▶ Exercise instructions: Print, exactly as they stand, the lines below from the one that has "The russet straightedge" to the one that has "The yellow citrus fruit at", inclusive, leaving out the pictures.

Dataset excerpts
§ §

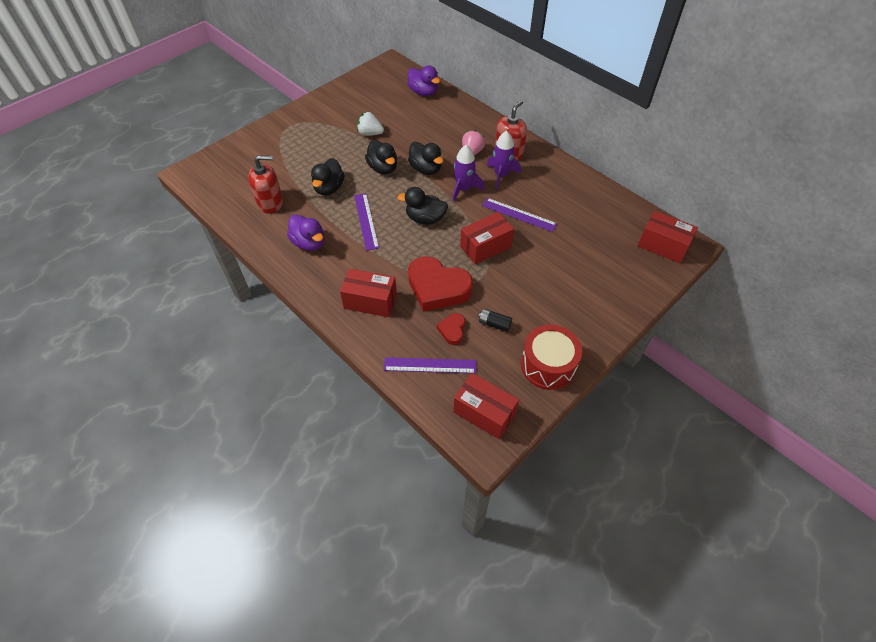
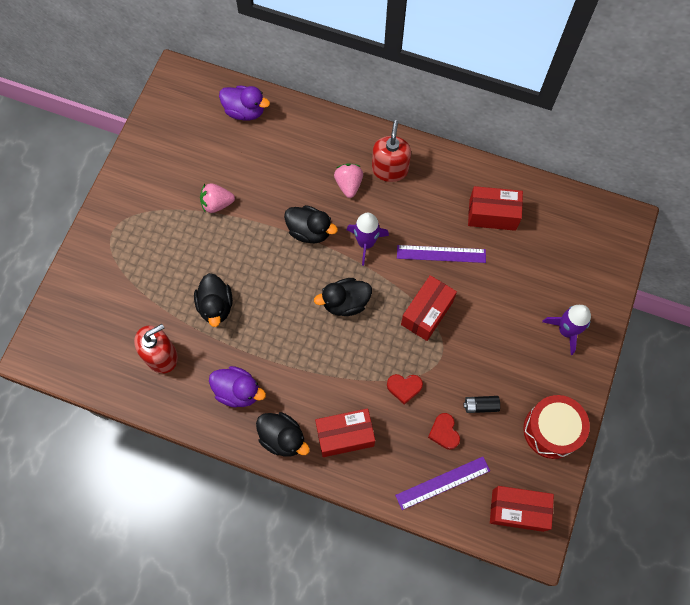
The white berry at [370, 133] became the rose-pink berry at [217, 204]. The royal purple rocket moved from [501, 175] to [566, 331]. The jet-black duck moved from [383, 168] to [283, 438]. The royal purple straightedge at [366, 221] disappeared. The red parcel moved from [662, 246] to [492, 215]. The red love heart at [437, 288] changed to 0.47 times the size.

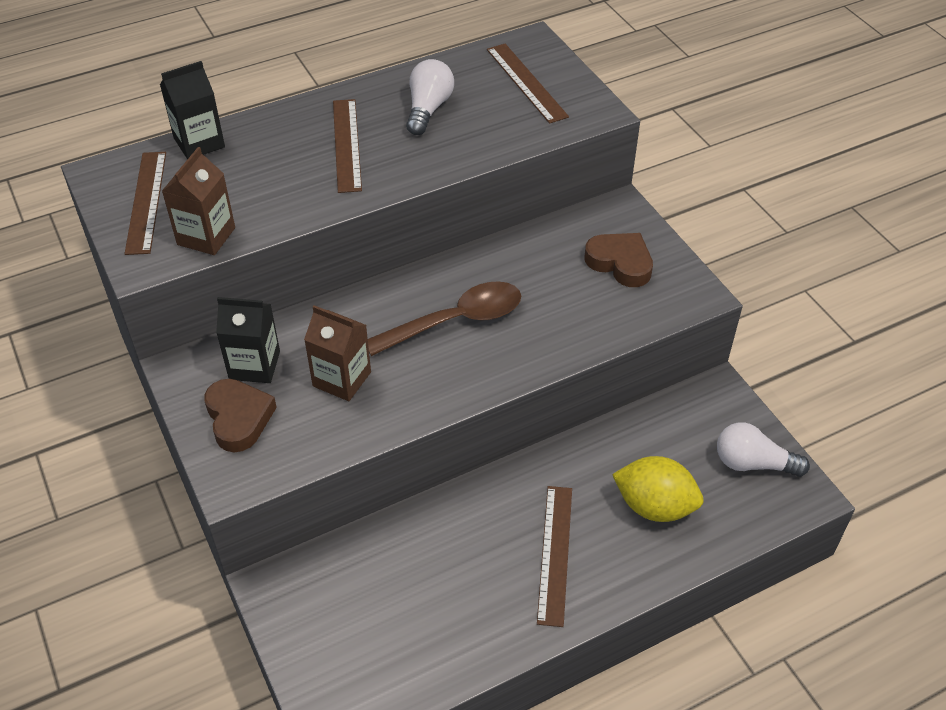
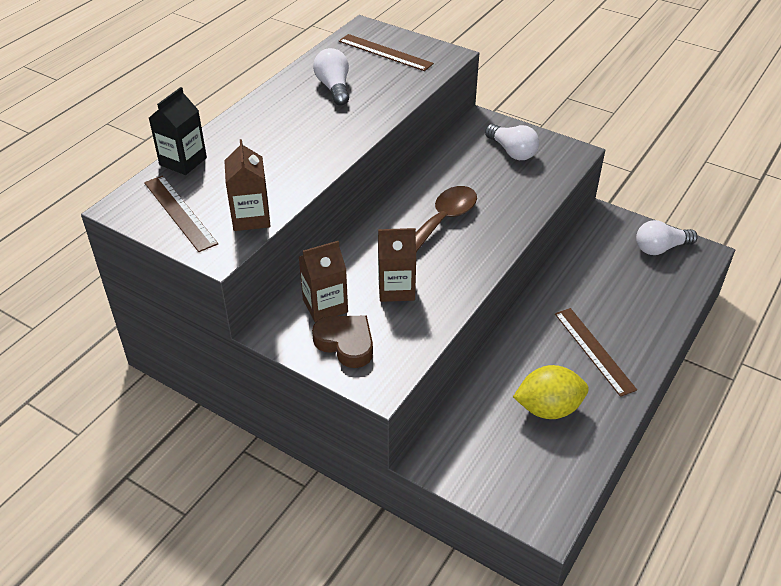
The russet straightedge at [346, 144] disappeared. The russet love heart at [620, 263] was replaced by the white light bulb at [512, 151]. The jet-black carton at [254, 365] became the russet carton at [325, 306]. The yellow citrus fruit moved from [654, 506] to [548, 408].

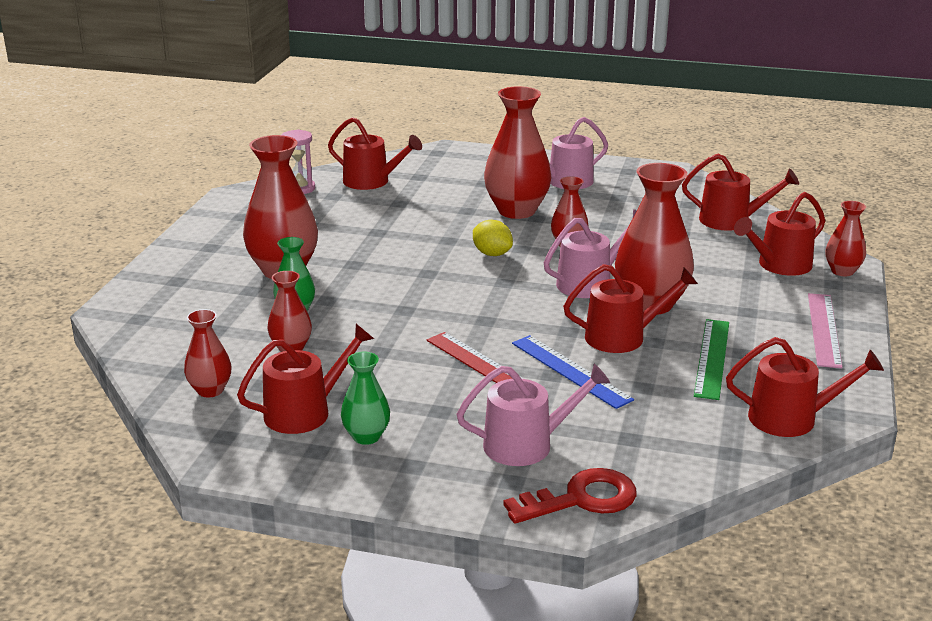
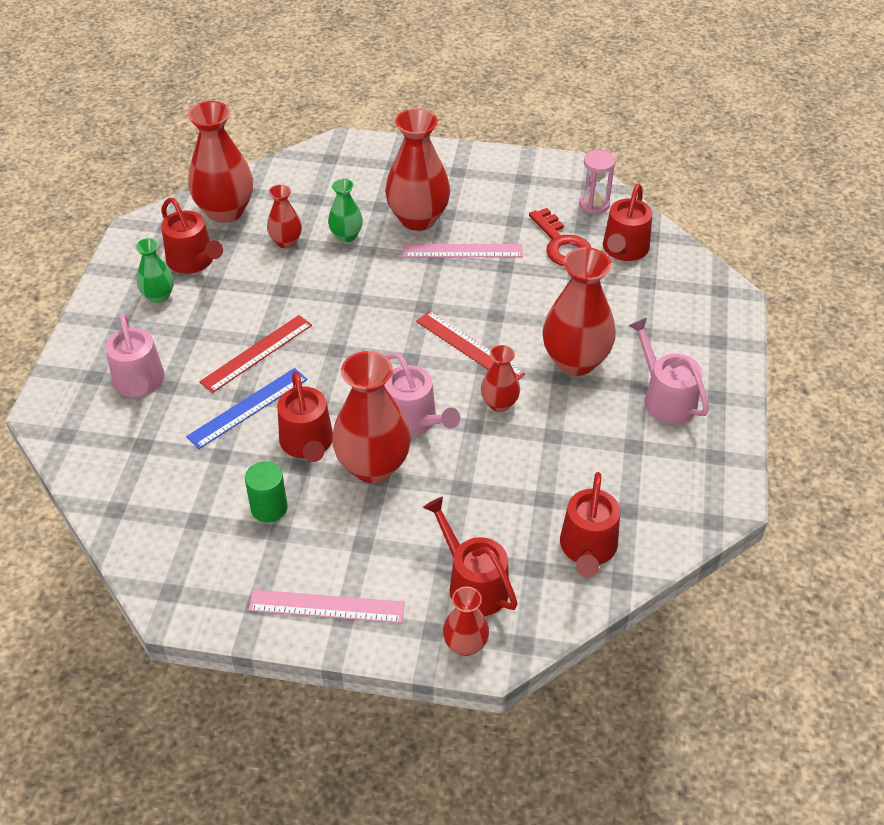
The yellow citrus fruit at [492, 254] was replaced by the red straightedge at [469, 347]. The red tall vase at [210, 390] changed to 1.88 times the size. The leaf-green straightedge at [712, 358] was replaced by the leaf-green cylinder at [269, 508]. The red sprinkling can at [791, 418] disappeared. The red door key moved from [581, 499] to [562, 244]. The rose-pink straightedge at [462, 251] appeared.

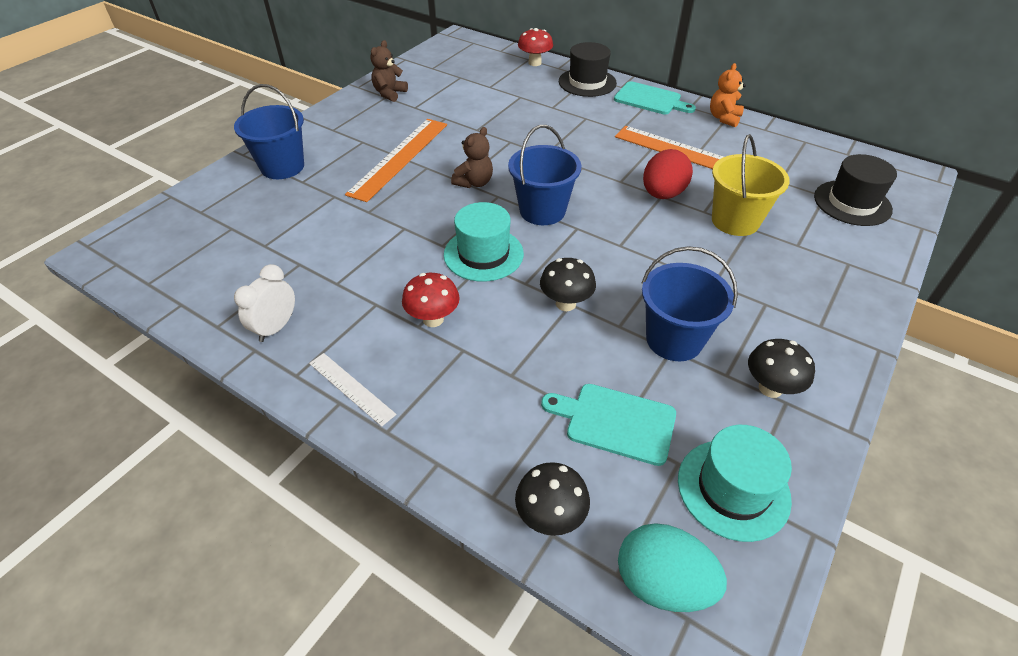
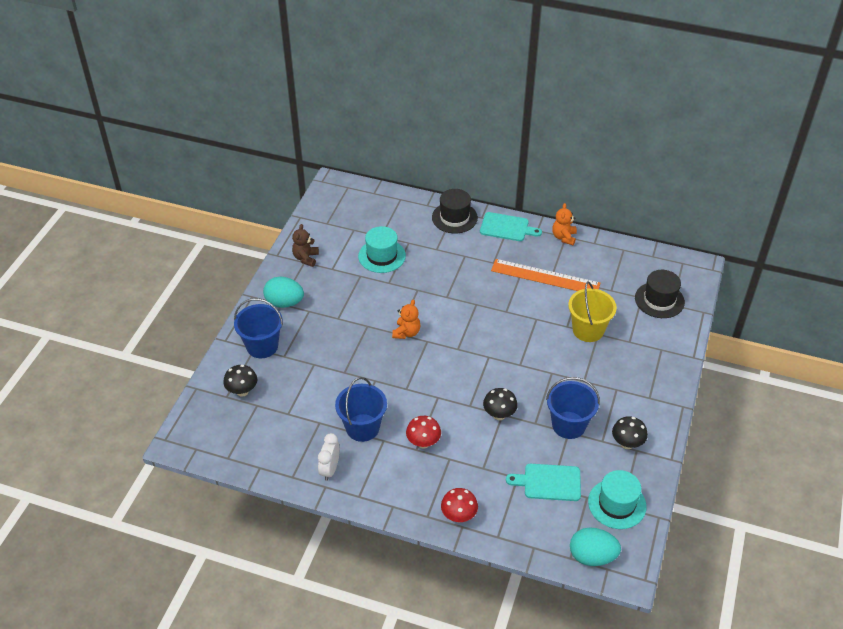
The red toadstool moved from [535, 63] to [459, 516]. The orange-coloured straightedge at [399, 158] disappeared. The cobalt bucket moved from [542, 211] to [362, 427]. The russet teddy at [474, 182] became the orange-coloured teddy at [406, 333]. The red egg shape at [662, 194] disappeared. The aqua hat moved from [483, 254] to [382, 256]. The white straightedge at [351, 388] disappeared. The jet-black toadstool moved from [550, 517] to [242, 391]. The aqua egg shape at [284, 303] appeared.

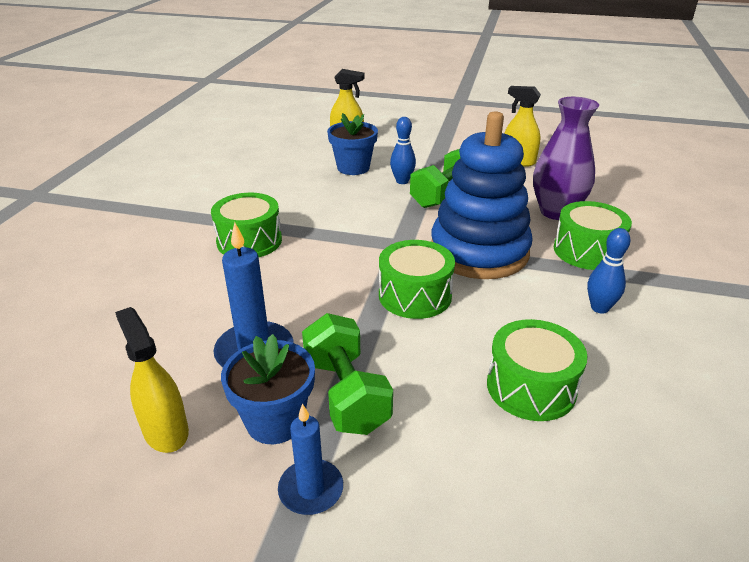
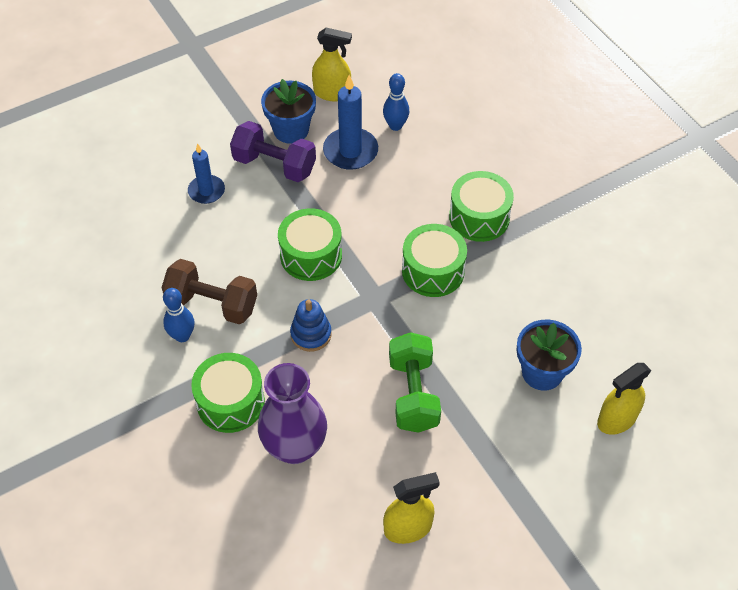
The cobalt stacking rings at [479, 252] changed to 0.42 times the size. The cobalt tenpin moved from [402, 181] to [395, 126]. The leaf-green hand weight at [346, 394] became the royal purple hand weight at [274, 165]. The leaf-green snare drum moved from [531, 387] to [433, 271]. The cobalt pillar candle moved from [311, 489] to [206, 191]. The russet hand weight at [212, 304] appeared.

§ §

▶ Reply:
The russet straightedge at [346, 144] disappeared. The russet love heart at [620, 263] was replaced by the white light bulb at [512, 151]. The jet-black carton at [254, 365] became the russet carton at [325, 306]. The yellow citrus fruit moved from [654, 506] to [548, 408].

The yellow citrus fruit at [492, 254] was replaced by the red straightedge at [469, 347]. The red tall vase at [210, 390] changed to 1.88 times the size. The leaf-green straightedge at [712, 358] was replaced by the leaf-green cylinder at [269, 508]. The red sprinkling can at [791, 418] disappeared. The red door key moved from [581, 499] to [562, 244]. The rose-pink straightedge at [462, 251] appeared.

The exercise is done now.